--- MATERIAL SUPPLIED Enclosed Below ---

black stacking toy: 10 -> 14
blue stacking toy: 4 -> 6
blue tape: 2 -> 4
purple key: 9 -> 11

--- End of Enclosed MATERIAL SUPPLIED ---
--- MATERIAL SUPPLIED Enclosed Below ---

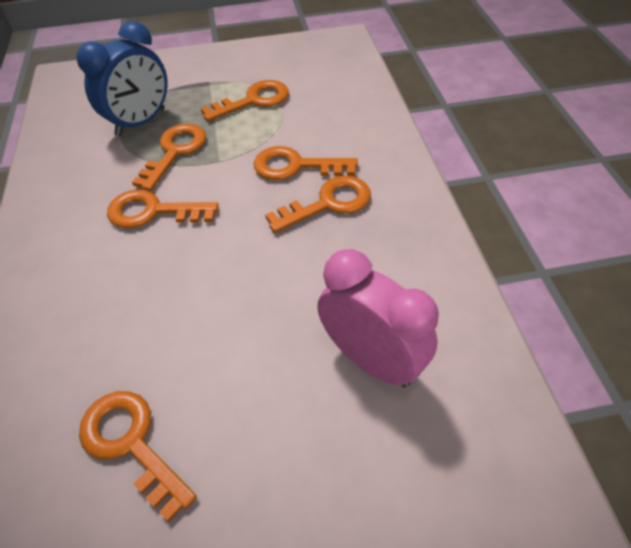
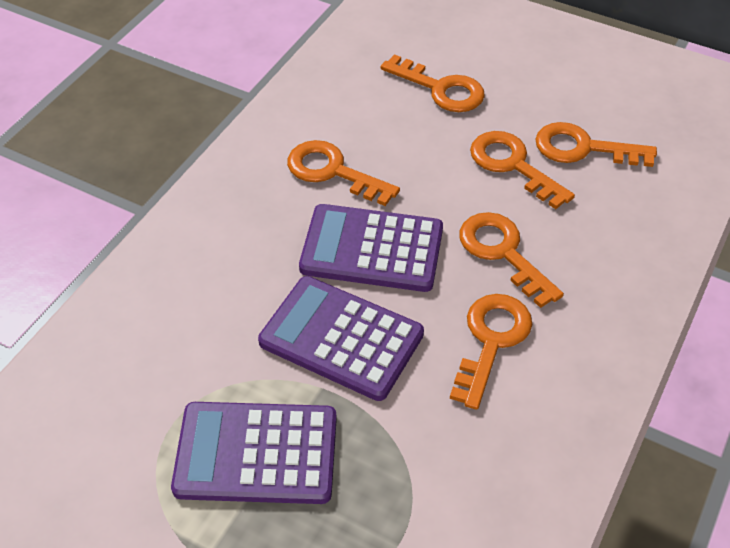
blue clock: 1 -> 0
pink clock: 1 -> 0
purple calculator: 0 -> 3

--- End of Enclosed MATERIAL SUPPLIED ---

WHAT IS BEING ASKED
From the entries above, list each line with "blue" in it.

RESPONSE TO THE TASK
blue stacking toy: 4 -> 6
blue tape: 2 -> 4
blue clock: 1 -> 0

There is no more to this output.